> [Exercise instructions] Rewrite, word for word, the stretch of rows below from the one containing "Image resolution: width=960 pixels, height=540 pixels. In" through the one containing "Locate an element", and nothing else.

> [Exercise input]
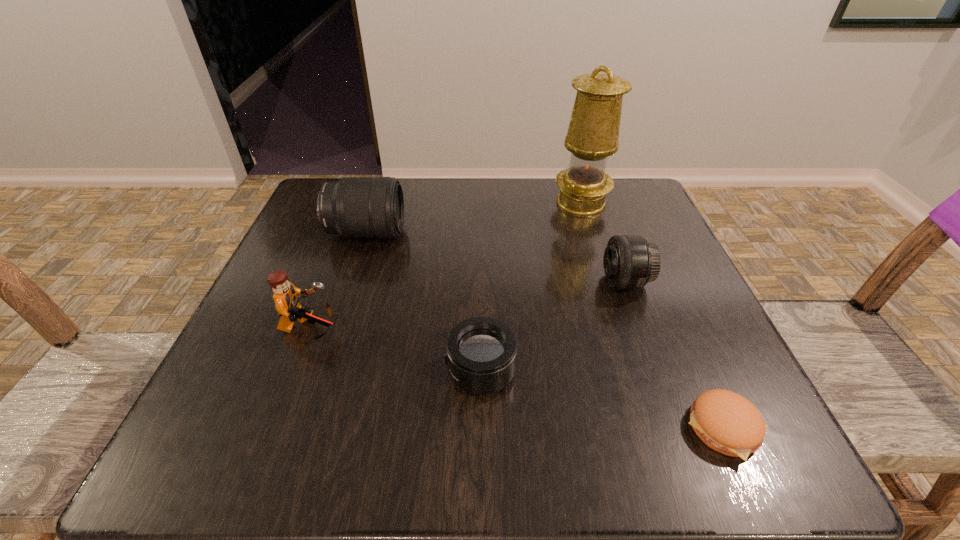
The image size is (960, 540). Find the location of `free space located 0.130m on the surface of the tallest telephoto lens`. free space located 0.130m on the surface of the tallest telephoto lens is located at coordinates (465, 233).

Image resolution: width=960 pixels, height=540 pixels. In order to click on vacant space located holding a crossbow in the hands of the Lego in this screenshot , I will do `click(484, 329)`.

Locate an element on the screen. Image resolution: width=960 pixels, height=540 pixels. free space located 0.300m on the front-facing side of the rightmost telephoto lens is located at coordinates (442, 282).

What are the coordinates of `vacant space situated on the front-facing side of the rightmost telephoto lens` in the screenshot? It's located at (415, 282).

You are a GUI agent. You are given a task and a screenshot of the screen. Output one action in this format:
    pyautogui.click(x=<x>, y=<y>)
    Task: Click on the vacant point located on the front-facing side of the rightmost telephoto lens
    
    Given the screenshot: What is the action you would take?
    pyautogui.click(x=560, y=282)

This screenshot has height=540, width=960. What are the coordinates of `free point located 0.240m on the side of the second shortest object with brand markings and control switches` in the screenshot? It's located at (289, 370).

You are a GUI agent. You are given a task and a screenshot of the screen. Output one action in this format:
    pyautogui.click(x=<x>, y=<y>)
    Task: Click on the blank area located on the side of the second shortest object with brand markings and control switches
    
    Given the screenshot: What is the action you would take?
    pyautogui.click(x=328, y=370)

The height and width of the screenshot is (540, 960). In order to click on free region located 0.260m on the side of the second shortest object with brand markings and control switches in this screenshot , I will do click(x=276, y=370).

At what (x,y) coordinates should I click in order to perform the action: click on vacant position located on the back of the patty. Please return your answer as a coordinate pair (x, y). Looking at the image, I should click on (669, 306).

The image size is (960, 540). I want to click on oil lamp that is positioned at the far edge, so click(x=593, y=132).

> [Response]
Image resolution: width=960 pixels, height=540 pixels. In order to click on vacant space located holding a crossbow in the hands of the Lego in this screenshot , I will do `click(484, 329)`.

Locate an element on the screen. Image resolution: width=960 pixels, height=540 pixels. free space located 0.300m on the front-facing side of the rightmost telephoto lens is located at coordinates (442, 282).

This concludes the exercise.